Data items:

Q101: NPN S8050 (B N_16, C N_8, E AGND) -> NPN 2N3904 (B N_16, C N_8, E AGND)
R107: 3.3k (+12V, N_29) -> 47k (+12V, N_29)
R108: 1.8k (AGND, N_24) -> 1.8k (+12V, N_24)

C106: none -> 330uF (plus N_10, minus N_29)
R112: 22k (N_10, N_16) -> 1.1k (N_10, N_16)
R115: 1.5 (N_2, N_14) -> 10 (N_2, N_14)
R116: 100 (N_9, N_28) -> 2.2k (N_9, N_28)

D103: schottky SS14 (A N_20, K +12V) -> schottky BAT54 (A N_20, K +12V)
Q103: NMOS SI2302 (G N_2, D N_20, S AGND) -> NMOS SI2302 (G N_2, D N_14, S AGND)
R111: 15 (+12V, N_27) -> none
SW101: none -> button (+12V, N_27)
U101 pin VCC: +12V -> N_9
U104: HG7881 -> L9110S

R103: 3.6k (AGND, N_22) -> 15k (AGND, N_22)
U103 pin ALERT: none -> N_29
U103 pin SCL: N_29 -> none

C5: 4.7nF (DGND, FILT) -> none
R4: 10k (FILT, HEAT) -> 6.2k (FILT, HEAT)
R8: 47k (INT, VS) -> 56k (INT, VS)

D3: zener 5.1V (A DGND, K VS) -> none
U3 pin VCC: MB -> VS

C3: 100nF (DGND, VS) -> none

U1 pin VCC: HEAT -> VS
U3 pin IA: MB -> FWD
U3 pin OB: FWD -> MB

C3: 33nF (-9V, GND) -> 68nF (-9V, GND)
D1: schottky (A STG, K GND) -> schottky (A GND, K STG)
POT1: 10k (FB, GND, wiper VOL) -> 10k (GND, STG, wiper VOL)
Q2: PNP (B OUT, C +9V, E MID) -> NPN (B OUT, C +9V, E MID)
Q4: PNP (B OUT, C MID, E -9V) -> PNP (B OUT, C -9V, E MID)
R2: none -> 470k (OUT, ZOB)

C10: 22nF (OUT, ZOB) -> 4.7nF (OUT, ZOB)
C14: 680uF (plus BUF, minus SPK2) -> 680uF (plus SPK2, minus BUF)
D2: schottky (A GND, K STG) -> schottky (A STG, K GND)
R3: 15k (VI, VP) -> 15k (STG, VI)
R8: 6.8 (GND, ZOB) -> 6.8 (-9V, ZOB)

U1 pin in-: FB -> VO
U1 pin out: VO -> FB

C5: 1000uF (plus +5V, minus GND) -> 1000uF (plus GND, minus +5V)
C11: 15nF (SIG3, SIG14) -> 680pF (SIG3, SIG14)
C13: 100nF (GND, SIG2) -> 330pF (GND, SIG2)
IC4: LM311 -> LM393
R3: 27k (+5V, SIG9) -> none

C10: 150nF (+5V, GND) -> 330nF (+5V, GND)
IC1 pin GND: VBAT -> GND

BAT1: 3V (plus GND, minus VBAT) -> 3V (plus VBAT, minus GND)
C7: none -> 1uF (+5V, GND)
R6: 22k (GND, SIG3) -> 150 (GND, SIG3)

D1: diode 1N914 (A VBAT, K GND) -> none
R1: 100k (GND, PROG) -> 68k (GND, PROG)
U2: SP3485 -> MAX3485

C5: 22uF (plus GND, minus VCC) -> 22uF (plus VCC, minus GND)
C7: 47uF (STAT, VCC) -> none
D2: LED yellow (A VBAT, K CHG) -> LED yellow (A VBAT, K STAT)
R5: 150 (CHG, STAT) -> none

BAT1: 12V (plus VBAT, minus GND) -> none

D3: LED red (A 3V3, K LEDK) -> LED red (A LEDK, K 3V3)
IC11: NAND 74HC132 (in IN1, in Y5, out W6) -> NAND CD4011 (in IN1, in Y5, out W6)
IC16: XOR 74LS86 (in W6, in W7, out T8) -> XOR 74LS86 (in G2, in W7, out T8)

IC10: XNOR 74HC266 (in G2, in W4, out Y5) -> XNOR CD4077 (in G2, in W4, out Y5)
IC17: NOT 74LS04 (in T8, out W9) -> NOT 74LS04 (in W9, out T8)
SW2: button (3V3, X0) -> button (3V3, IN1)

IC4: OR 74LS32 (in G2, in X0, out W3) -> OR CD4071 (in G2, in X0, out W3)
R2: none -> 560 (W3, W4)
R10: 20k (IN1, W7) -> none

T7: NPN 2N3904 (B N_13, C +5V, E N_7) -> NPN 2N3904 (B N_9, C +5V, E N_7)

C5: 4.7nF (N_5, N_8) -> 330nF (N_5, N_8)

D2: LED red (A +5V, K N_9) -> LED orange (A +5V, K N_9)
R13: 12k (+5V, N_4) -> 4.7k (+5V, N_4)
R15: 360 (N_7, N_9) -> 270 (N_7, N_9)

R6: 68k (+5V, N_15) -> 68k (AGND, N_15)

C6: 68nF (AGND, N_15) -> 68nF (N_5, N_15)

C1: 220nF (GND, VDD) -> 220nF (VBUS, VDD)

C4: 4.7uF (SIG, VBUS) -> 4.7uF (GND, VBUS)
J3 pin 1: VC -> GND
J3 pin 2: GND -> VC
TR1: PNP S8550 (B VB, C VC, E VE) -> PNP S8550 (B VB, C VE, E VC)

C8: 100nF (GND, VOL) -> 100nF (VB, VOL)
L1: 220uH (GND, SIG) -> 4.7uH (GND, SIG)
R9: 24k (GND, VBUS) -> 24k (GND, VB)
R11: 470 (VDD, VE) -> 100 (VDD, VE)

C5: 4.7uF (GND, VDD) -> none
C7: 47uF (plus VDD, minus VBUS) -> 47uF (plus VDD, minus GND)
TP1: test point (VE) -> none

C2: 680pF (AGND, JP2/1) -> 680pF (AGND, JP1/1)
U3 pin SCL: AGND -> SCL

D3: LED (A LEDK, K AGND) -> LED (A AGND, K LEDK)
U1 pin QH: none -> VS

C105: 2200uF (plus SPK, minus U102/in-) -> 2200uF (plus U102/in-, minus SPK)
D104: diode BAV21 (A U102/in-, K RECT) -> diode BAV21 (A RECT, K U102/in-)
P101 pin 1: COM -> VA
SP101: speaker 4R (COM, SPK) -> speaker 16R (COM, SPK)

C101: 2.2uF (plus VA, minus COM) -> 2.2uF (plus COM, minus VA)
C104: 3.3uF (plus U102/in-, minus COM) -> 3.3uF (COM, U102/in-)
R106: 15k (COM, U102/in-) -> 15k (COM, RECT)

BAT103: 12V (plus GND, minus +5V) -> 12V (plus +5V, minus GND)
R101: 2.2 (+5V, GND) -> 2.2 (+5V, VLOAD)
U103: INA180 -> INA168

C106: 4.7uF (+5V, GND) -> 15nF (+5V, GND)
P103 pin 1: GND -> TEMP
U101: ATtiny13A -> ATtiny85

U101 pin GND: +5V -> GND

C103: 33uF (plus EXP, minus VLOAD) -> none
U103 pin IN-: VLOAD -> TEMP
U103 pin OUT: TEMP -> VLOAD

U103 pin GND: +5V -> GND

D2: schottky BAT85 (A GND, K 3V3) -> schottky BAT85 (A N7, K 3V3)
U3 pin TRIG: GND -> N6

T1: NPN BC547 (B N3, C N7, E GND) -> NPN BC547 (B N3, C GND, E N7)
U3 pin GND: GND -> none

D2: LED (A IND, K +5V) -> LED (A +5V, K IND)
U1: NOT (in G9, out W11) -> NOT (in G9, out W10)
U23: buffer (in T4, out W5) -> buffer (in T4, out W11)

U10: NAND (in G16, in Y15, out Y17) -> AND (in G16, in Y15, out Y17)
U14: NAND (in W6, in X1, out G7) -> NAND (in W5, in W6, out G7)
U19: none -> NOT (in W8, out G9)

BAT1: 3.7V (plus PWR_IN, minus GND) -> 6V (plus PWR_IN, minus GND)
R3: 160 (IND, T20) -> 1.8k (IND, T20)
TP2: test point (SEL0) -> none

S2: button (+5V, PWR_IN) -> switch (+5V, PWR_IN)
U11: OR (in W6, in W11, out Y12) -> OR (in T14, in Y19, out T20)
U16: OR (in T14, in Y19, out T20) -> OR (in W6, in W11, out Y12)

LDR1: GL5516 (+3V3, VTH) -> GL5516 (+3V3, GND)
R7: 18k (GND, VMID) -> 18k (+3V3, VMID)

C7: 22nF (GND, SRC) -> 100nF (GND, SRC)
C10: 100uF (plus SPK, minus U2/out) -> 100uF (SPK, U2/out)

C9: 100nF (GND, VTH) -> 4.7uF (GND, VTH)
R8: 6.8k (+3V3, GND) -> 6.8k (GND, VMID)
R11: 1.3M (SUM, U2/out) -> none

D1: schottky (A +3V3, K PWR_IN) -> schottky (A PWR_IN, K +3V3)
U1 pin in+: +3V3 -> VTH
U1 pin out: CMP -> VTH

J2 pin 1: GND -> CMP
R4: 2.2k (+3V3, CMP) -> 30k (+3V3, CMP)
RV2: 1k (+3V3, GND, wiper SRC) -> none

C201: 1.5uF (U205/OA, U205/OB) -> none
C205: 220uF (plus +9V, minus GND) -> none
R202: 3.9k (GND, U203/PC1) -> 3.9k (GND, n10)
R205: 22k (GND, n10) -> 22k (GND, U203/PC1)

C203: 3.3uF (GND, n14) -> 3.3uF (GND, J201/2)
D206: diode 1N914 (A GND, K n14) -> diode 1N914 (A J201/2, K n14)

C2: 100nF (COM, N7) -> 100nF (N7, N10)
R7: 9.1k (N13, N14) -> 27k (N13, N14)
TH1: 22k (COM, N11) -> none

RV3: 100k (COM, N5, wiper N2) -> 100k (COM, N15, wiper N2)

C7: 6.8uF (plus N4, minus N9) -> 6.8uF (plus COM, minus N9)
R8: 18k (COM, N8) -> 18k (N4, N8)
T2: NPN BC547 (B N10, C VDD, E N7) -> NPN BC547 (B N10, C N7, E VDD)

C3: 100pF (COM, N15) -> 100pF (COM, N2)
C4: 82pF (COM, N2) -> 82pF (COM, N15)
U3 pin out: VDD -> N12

What is required: Only one stretch of the data above is needed. Restate it word for word, from the line containing "U3 pin TRIG: GND -> N6" through the line containing "R4: 2.2k (+3V3, CMP) -> 30k (+3V3, CMP)", both ends included.

Exercise solution:
U3 pin TRIG: GND -> N6

T1: NPN BC547 (B N3, C N7, E GND) -> NPN BC547 (B N3, C GND, E N7)
U3 pin GND: GND -> none

D2: LED (A IND, K +5V) -> LED (A +5V, K IND)
U1: NOT (in G9, out W11) -> NOT (in G9, out W10)
U23: buffer (in T4, out W5) -> buffer (in T4, out W11)

U10: NAND (in G16, in Y15, out Y17) -> AND (in G16, in Y15, out Y17)
U14: NAND (in W6, in X1, out G7) -> NAND (in W5, in W6, out G7)
U19: none -> NOT (in W8, out G9)

BAT1: 3.7V (plus PWR_IN, minus GND) -> 6V (plus PWR_IN, minus GND)
R3: 160 (IND, T20) -> 1.8k (IND, T20)
TP2: test point (SEL0) -> none

S2: button (+5V, PWR_IN) -> switch (+5V, PWR_IN)
U11: OR (in W6, in W11, out Y12) -> OR (in T14, in Y19, out T20)
U16: OR (in T14, in Y19, out T20) -> OR (in W6, in W11, out Y12)

LDR1: GL5516 (+3V3, VTH) -> GL5516 (+3V3, GND)
R7: 18k (GND, VMID) -> 18k (+3V3, VMID)

C7: 22nF (GND, SRC) -> 100nF (GND, SRC)
C10: 100uF (plus SPK, minus U2/out) -> 100uF (SPK, U2/out)

C9: 100nF (GND, VTH) -> 4.7uF (GND, VTH)
R8: 6.8k (+3V3, GND) -> 6.8k (GND, VMID)
R11: 1.3M (SUM, U2/out) -> none

D1: schottky (A +3V3, K PWR_IN) -> schottky (A PWR_IN, K +3V3)
U1 pin in+: +3V3 -> VTH
U1 pin out: CMP -> VTH

J2 pin 1: GND -> CMP
R4: 2.2k (+3V3, CMP) -> 30k (+3V3, CMP)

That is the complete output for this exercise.